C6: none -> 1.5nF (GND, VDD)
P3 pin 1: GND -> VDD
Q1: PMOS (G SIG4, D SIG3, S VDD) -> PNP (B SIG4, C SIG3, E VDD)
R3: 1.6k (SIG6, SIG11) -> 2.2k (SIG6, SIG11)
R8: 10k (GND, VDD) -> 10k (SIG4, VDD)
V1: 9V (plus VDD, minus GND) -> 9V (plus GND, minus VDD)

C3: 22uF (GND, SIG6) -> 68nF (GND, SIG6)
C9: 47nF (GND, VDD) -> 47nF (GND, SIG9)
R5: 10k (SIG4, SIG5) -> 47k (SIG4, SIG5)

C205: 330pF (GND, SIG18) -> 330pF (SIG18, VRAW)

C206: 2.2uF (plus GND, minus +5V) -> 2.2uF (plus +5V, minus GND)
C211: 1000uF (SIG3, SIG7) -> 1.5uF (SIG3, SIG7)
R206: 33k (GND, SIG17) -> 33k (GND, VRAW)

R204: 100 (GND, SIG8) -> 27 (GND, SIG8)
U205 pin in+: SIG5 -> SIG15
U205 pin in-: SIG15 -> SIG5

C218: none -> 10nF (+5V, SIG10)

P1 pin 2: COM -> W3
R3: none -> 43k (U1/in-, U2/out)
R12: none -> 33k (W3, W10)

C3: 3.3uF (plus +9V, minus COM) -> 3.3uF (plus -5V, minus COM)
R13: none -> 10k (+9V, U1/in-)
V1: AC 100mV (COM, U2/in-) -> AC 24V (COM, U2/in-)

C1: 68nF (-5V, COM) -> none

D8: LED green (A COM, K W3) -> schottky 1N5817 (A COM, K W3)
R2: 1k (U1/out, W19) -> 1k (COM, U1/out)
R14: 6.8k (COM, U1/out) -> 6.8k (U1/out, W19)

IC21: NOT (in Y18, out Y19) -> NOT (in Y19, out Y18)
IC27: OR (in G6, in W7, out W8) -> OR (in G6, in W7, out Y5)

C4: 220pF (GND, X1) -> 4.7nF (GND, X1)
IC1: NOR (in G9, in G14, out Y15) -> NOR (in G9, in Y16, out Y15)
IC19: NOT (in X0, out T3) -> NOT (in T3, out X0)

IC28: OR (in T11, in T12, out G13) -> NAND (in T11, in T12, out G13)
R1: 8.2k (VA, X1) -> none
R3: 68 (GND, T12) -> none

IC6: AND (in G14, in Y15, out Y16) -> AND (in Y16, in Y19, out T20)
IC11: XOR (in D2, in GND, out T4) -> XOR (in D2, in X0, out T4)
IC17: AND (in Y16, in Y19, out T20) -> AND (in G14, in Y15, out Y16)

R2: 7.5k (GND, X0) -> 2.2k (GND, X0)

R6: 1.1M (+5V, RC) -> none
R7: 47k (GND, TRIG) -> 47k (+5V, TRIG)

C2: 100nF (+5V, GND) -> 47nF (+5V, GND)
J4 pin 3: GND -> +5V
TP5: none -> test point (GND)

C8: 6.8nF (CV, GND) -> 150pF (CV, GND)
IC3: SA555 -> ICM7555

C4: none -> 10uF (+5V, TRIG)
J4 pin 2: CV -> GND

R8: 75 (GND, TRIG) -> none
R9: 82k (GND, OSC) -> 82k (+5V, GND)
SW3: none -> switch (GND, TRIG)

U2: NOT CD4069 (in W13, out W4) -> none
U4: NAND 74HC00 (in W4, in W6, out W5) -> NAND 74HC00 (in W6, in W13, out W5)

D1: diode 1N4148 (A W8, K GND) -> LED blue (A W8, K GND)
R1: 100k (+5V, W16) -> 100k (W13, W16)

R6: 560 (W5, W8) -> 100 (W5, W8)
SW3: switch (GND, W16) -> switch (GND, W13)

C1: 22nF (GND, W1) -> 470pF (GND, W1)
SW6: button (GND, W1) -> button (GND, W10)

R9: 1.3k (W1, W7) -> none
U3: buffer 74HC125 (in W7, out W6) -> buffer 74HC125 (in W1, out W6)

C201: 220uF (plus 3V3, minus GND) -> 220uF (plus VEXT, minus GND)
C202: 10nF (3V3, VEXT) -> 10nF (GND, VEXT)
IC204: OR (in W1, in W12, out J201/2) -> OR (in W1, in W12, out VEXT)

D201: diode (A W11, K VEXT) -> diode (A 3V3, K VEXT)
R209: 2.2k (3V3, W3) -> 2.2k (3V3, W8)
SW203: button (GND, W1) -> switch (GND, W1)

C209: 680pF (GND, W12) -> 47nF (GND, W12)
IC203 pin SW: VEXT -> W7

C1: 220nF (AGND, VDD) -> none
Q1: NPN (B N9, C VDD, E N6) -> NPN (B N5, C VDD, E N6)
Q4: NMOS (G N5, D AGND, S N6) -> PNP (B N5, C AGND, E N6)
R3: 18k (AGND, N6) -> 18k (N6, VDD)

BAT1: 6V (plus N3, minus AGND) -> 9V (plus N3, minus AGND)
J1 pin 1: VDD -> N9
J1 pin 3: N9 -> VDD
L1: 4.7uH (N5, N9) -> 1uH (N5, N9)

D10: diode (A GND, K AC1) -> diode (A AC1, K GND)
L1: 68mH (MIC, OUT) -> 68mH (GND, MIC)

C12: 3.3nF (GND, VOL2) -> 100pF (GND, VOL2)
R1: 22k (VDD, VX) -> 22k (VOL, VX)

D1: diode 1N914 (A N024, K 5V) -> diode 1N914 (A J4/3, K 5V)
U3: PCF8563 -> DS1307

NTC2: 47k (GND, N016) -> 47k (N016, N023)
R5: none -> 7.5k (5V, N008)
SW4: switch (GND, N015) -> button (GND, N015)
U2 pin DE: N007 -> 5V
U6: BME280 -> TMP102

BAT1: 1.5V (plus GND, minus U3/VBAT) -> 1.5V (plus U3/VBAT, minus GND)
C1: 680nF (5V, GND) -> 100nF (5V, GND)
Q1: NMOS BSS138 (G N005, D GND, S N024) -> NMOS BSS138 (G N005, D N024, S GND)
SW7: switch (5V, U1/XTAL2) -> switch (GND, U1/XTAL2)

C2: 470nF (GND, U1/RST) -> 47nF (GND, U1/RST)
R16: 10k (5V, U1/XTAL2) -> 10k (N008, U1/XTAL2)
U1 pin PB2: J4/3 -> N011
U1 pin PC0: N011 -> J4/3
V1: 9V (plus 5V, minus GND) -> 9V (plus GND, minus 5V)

* _INSTRUCTIONS TO FOLLOW_: What is needed is a word-for-word restatement of every line from the one with "C12: 3.3nF (GND, VOL2) -> 100pF (GND, VOL2)" to the end of the entries above.

* _EXERCISE SOLUTION_:
C12: 3.3nF (GND, VOL2) -> 100pF (GND, VOL2)
R1: 22k (VDD, VX) -> 22k (VOL, VX)

D1: diode 1N914 (A N024, K 5V) -> diode 1N914 (A J4/3, K 5V)
U3: PCF8563 -> DS1307

NTC2: 47k (GND, N016) -> 47k (N016, N023)
R5: none -> 7.5k (5V, N008)
SW4: switch (GND, N015) -> button (GND, N015)
U2 pin DE: N007 -> 5V
U6: BME280 -> TMP102

BAT1: 1.5V (plus GND, minus U3/VBAT) -> 1.5V (plus U3/VBAT, minus GND)
C1: 680nF (5V, GND) -> 100nF (5V, GND)
Q1: NMOS BSS138 (G N005, D GND, S N024) -> NMOS BSS138 (G N005, D N024, S GND)
SW7: switch (5V, U1/XTAL2) -> switch (GND, U1/XTAL2)

C2: 470nF (GND, U1/RST) -> 47nF (GND, U1/RST)
R16: 10k (5V, U1/XTAL2) -> 10k (N008, U1/XTAL2)
U1 pin PB2: J4/3 -> N011
U1 pin PC0: N011 -> J4/3
V1: 9V (plus 5V, minus GND) -> 9V (plus GND, minus 5V)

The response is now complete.